• [What is expected]
Each line from the one that holds "(710, 296) = (673, 377): orange" to the end of the entries is to be given again exactly. Do not include pictures.

• [Dataset content]
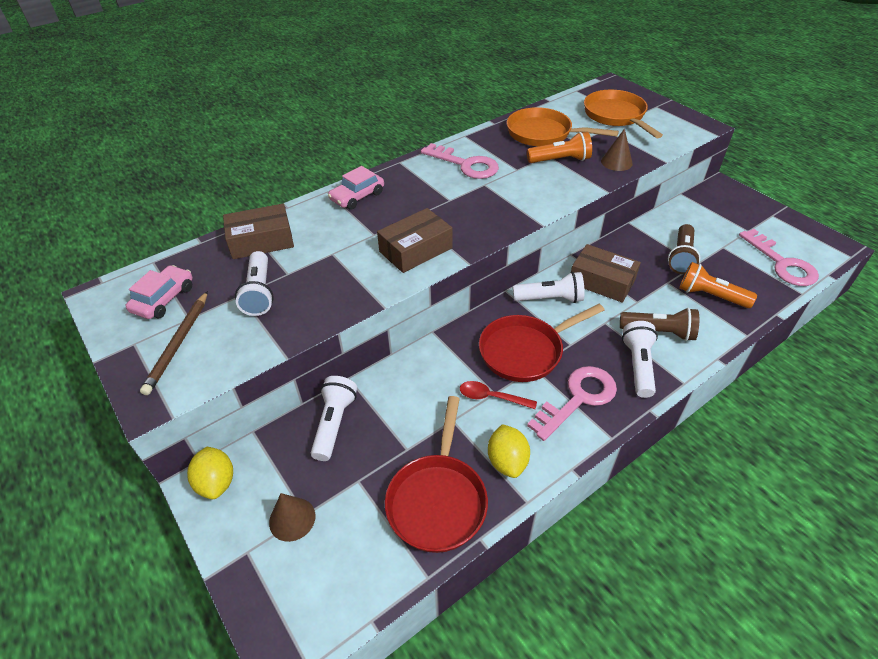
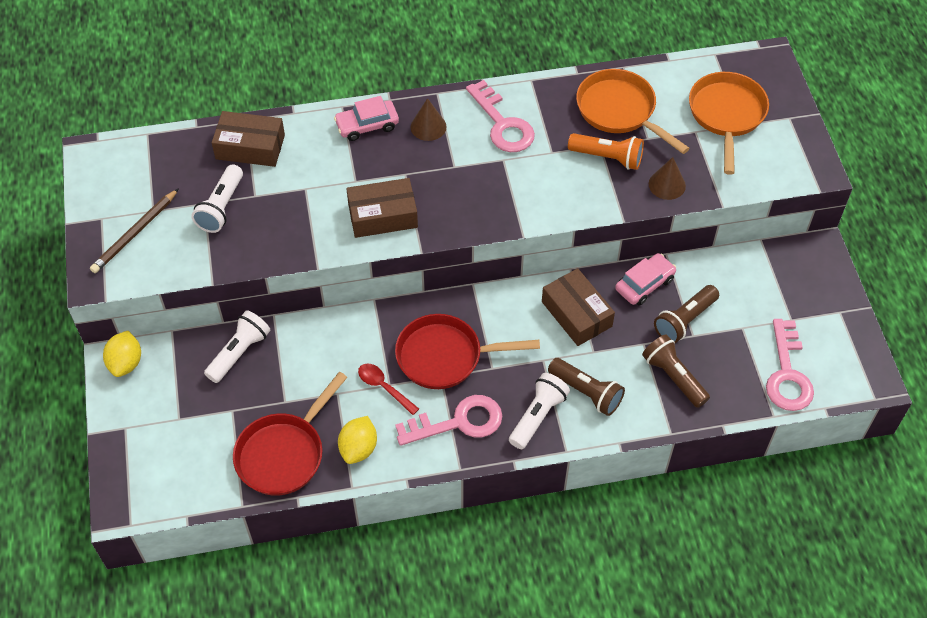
camera: 25 degrees right, 10 degrees up
(164, 299) = (141, 181): pink car -> pink car (644, 284)
(292, 519) = (168, 418): brown cone -> brown cone (428, 127)
(550, 299) = (509, 311): white flashlight -> none
(710, 296) = (673, 377): orange flashlight -> brown flashlight

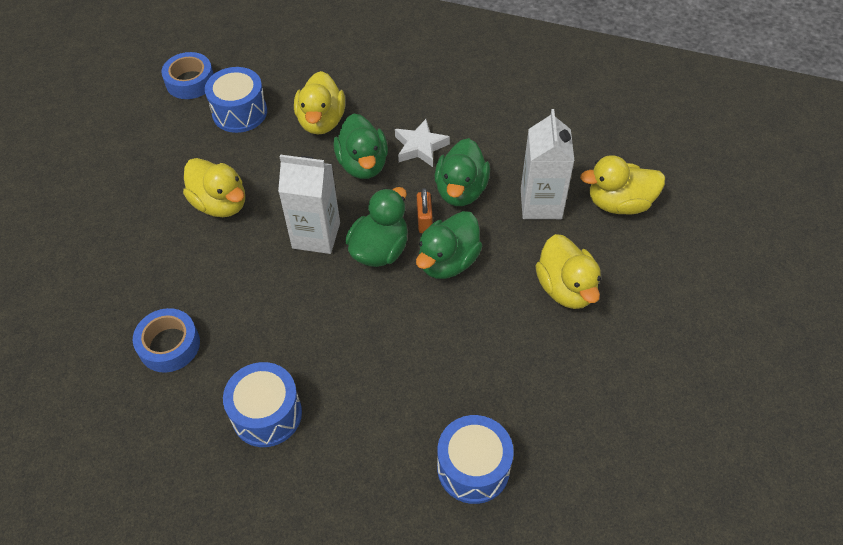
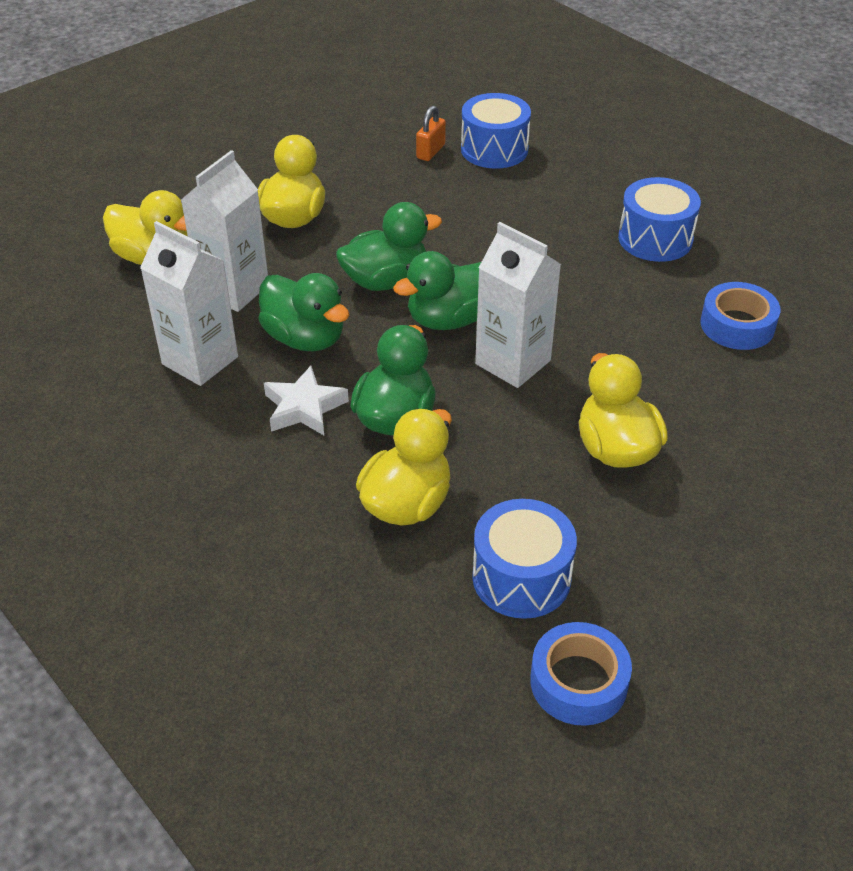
camera: 150 degrees left, 10 degrees down
(424, 220) = (375, 326): orange padlock -> orange padlock (430, 151)
(461, 190) = (305, 338): green duck -> green duck turned 90 degrees clockwise
(508, 147) = (200, 360): none -> white carton

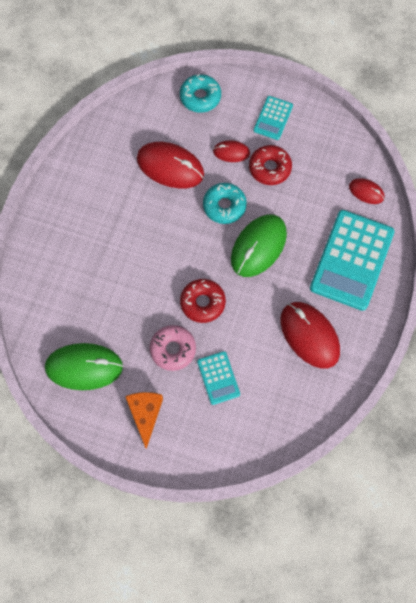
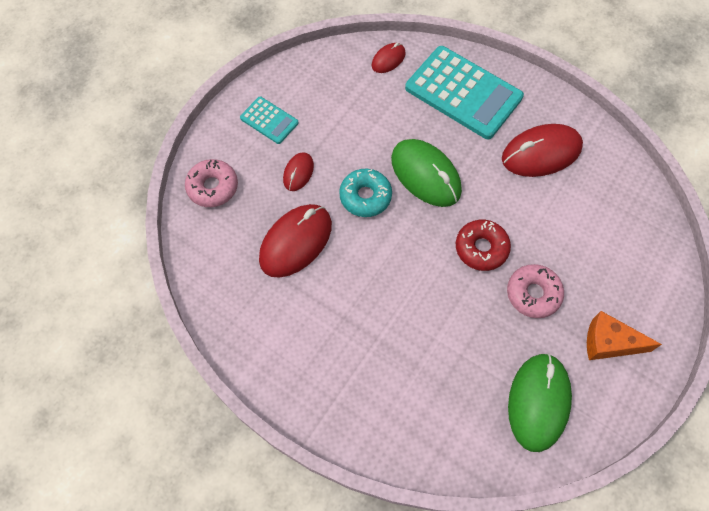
camera: 75 degrees left, 5 degrees down
(200, 97) = (213, 187): turquoise donut -> pink donut
(218, 378) = (575, 254): turquoise calculator -> none
(270, 168) = (331, 139): red donut -> none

• [Solution to this problem]
(710, 296) = (673, 377): orange flashlight -> brown flashlight

camera: 150 degrees left, 10 degrees down
(424, 220) = (375, 326): orange padlock -> orange padlock (430, 151)
(461, 190) = (305, 338): green duck -> green duck turned 90 degrees clockwise
(508, 147) = (200, 360): none -> white carton

camera: 75 degrees left, 5 degrees down
(200, 97) = (213, 187): turquoise donut -> pink donut
(218, 378) = (575, 254): turquoise calculator -> none
(270, 168) = (331, 139): red donut -> none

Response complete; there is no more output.